- YOUR TASK: Reproduce all of the records below as a numbered list with one line per item, leaving out every blank line.

□ □ □ □

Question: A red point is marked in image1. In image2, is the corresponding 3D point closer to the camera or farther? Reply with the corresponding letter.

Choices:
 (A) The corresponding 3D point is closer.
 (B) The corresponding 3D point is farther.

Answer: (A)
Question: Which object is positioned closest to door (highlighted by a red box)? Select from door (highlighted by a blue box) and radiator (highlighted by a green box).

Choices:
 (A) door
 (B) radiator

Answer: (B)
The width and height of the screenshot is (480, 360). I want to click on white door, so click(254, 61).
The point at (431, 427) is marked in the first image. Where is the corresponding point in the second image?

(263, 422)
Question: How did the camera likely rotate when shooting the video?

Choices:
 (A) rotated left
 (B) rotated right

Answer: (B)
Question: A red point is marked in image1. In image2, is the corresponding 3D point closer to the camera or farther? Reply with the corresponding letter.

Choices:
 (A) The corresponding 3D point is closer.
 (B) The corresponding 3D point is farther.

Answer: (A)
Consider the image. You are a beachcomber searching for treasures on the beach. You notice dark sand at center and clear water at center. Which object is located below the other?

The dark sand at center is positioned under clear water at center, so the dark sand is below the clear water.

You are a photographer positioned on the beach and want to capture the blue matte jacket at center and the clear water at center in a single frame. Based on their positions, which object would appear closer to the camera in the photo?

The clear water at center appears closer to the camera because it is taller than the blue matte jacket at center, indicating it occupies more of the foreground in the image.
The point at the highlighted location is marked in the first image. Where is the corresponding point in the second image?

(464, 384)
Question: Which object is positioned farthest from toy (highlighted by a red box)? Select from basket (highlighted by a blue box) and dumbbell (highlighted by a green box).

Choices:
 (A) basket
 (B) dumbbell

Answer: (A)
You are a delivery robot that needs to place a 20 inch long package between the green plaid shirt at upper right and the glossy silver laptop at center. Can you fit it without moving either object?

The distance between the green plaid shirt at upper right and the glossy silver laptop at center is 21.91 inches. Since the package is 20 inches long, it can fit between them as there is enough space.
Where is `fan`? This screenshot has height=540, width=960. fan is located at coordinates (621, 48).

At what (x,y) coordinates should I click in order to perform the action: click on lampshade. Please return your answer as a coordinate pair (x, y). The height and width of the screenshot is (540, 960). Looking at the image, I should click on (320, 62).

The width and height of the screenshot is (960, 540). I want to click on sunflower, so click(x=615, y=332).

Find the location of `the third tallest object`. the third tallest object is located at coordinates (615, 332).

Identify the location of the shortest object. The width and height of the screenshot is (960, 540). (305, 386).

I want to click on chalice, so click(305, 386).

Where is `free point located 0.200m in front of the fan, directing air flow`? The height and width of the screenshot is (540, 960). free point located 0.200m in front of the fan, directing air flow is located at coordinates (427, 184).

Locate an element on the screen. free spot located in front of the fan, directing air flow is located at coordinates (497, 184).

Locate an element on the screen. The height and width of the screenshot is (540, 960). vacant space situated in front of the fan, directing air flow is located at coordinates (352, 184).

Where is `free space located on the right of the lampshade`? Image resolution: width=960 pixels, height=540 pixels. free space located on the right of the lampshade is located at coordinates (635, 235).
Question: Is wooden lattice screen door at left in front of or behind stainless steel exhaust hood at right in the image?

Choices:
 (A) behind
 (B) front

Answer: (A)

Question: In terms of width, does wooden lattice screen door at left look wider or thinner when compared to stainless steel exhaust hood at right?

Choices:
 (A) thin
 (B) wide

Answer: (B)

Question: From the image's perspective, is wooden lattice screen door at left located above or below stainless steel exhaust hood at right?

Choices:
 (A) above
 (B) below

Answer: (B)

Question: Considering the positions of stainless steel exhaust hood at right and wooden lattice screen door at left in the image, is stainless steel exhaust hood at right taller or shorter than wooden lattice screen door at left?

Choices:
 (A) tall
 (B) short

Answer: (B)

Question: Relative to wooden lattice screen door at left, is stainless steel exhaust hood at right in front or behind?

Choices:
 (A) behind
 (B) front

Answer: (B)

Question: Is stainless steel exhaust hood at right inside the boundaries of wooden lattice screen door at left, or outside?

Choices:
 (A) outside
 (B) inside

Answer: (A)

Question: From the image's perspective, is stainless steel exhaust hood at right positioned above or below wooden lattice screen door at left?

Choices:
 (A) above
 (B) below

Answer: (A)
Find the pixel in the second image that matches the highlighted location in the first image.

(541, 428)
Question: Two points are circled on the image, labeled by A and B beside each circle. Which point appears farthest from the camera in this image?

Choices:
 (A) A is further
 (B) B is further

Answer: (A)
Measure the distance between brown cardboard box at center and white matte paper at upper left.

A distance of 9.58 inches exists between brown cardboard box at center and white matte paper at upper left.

□ □ □ □

- RESPONSE TO THIS EXERCISE:
1. Question: A red point is marked in image1. In image2, is the corresponding 3D point closer to the camera or farther? Reply with the corresponding letter.
2. Choices:
3.  (A) The corresponding 3D point is closer.
4.  (B) The corresponding 3D point is farther.
5. Answer: (A)
6. Question: Which object is positioned closest to door (highlighted by a red box)? Select from door (highlighted by a blue box) and radiator (highlighted by a green box).
7. Choices:
8.  (A) door
9.  (B) radiator
10. Answer: (B)
11. The width and height of the screenshot is (480, 360). I want to click on white door, so click(254, 61).
12. The point at (431, 427) is marked in the first image. Where is the corresponding point in the second image?
13. (263, 422)
14. Question: How did the camera likely rotate when shooting the video?
15. Choices:
16.  (A) rotated left
17.  (B) rotated right
18. Answer: (B)
19. Question: A red point is marked in image1. In image2, is the corresponding 3D point closer to the camera or farther? Reply with the corresponding letter.
20. Choices:
21.  (A) The corresponding 3D point is closer.
22.  (B) The corresponding 3D point is farther.
23. Answer: (A)
24. Consider the image. You are a beachcomber searching for treasures on the beach. You notice dark sand at center and clear water at center. Which object is located below the other?
25. The dark sand at center is positioned under clear water at center, so the dark sand is below the clear water.
26. You are a photographer positioned on the beach and want to capture the blue matte jacket at center and the clear water at center in a single frame. Based on their positions, which object would appear closer to the camera in the photo?
27. The clear water at center appears closer to the camera because it is taller than the blue matte jacket at center, indicating it occupies more of the foreground in the image.
28. The point at the highlighted location is marked in the first image. Where is the corresponding point in the second image?
29. (464, 384)
30. Question: Which object is positioned farthest from toy (highlighted by a red box)? Select from basket (highlighted by a blue box) and dumbbell (highlighted by a green box).
31. Choices:
32.  (A) basket
33.  (B) dumbbell
34. Answer: (A)
35. You are a delivery robot that needs to place a 20 inch long package between the green plaid shirt at upper right and the glossy silver laptop at center. Can you fit it without moving either object?
36. The distance between the green plaid shirt at upper right and the glossy silver laptop at center is 21.91 inches. Since the package is 20 inches long, it can fit between them as there is enough space.
37. Where is `fan`? This screenshot has height=540, width=960. fan is located at coordinates (621, 48).
38. At what (x,y) coordinates should I click in order to perform the action: click on lampshade. Please return your answer as a coordinate pair (x, y). The height and width of the screenshot is (540, 960). Looking at the image, I should click on (320, 62).
39. The width and height of the screenshot is (960, 540). I want to click on sunflower, so click(x=615, y=332).
40. Find the location of `the third tallest object`. the third tallest object is located at coordinates (615, 332).
41. Identify the location of the shortest object. The width and height of the screenshot is (960, 540). (305, 386).
42. I want to click on chalice, so click(305, 386).
43. Where is `free point located 0.200m in front of the fan, directing air flow`? The height and width of the screenshot is (540, 960). free point located 0.200m in front of the fan, directing air flow is located at coordinates (427, 184).
44. Locate an element on the screen. free spot located in front of the fan, directing air flow is located at coordinates (497, 184).
45. Locate an element on the screen. The height and width of the screenshot is (540, 960). vacant space situated in front of the fan, directing air flow is located at coordinates (352, 184).
46. Where is `free space located on the right of the lampshade`? Image resolution: width=960 pixels, height=540 pixels. free space located on the right of the lampshade is located at coordinates (635, 235).
47. Question: Is wooden lattice screen door at left in front of or behind stainless steel exhaust hood at right in the image?
48. Choices:
49.  (A) behind
50.  (B) front
51. Answer: (A)
52. Question: In terms of width, does wooden lattice screen door at left look wider or thinner when compared to stainless steel exhaust hood at right?
53. Choices:
54.  (A) thin
55.  (B) wide
56. Answer: (B)
57. Question: From the image's perspective, is wooden lattice screen door at left located above or below stainless steel exhaust hood at right?
58. Choices:
59.  (A) above
60.  (B) below
61. Answer: (B)
62. Question: Considering the positions of stainless steel exhaust hood at right and wooden lattice screen door at left in the image, is stainless steel exhaust hood at right taller or shorter than wooden lattice screen door at left?
63. Choices:
64.  (A) tall
65.  (B) short
66. Answer: (B)
67. Question: Relative to wooden lattice screen door at left, is stainless steel exhaust hood at right in front or behind?
68. Choices:
69.  (A) behind
70.  (B) front
71. Answer: (B)
72. Question: Is stainless steel exhaust hood at right inside the boundaries of wooden lattice screen door at left, or outside?
73. Choices:
74.  (A) outside
75.  (B) inside
76. Answer: (A)
77. Question: From the image's perspective, is stainless steel exhaust hood at right positioned above or below wooden lattice screen door at left?
78. Choices:
79.  (A) above
80.  (B) below
81. Answer: (A)
82. Find the pixel in the second image that matches the highlighted location in the first image.
83. (541, 428)
84. Question: Two points are circled on the image, labeled by A and B beside each circle. Which point appears farthest from the camera in this image?
85. Choices:
86.  (A) A is further
87.  (B) B is further
88. Answer: (A)
89. Measure the distance between brown cardboard box at center and white matte paper at upper left.
90. A distance of 9.58 inches exists between brown cardboard box at center and white matte paper at upper left.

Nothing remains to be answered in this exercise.